### WHAT TO DO
The reply is a verbatim copy of the listing below with its images dropped.

### INFORMATION PROVIDED
————

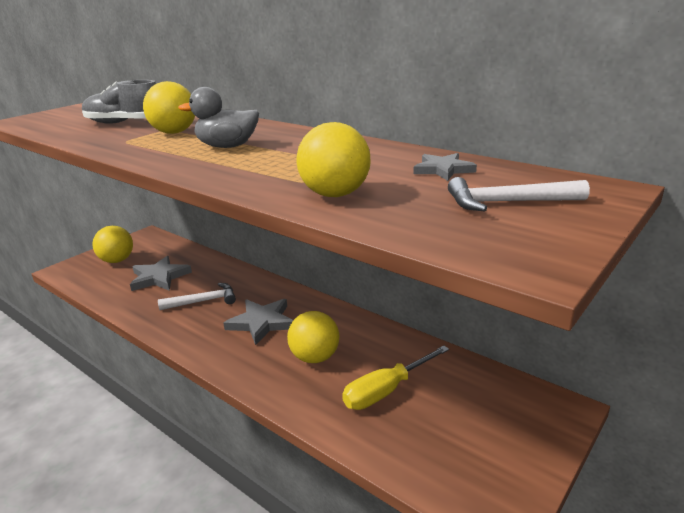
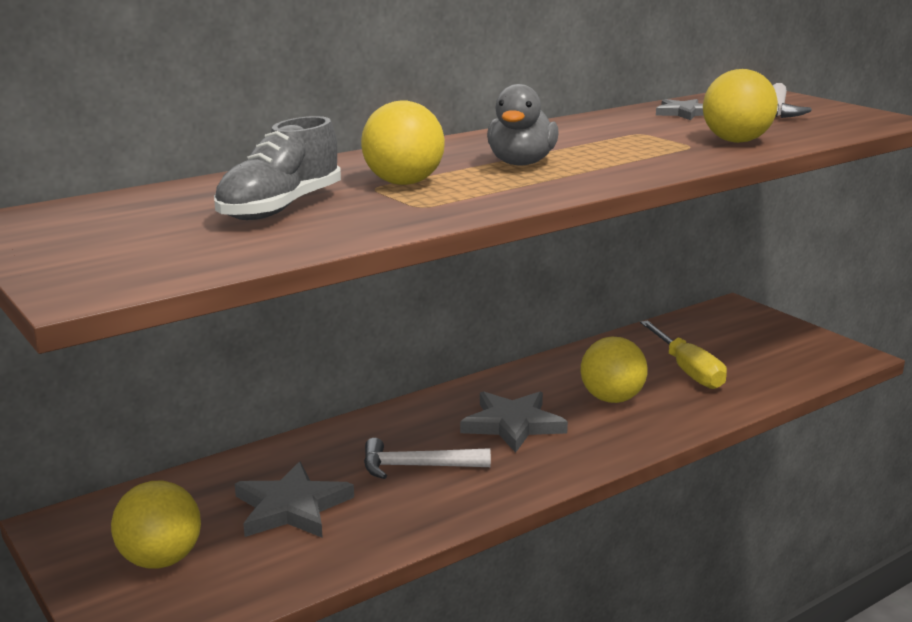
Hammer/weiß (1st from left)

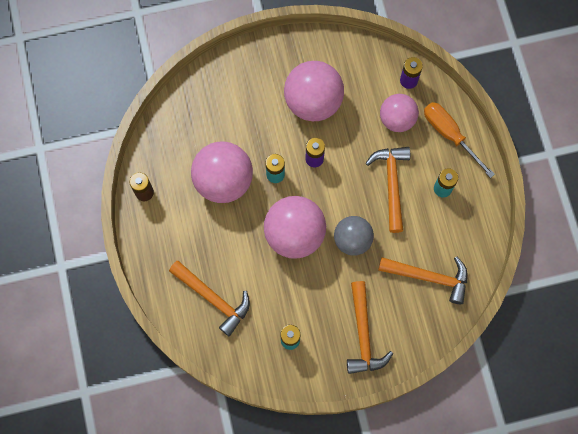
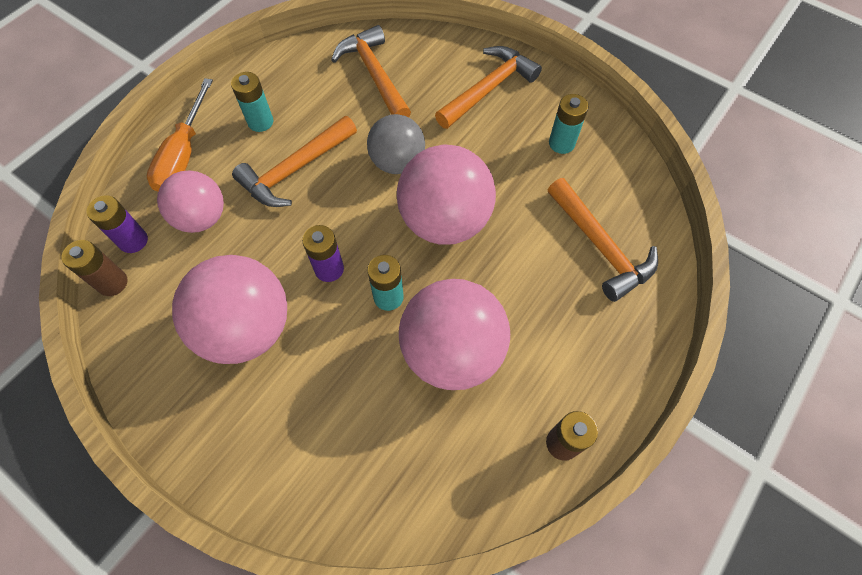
Hammer/orange (4th from left)
Batterie/braun (1st from left)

————

### PROBLEM SOLUTION
Hammer/weiß (1st from left)

Hammer/orange (4th from left)
Batterie/braun (1st from left)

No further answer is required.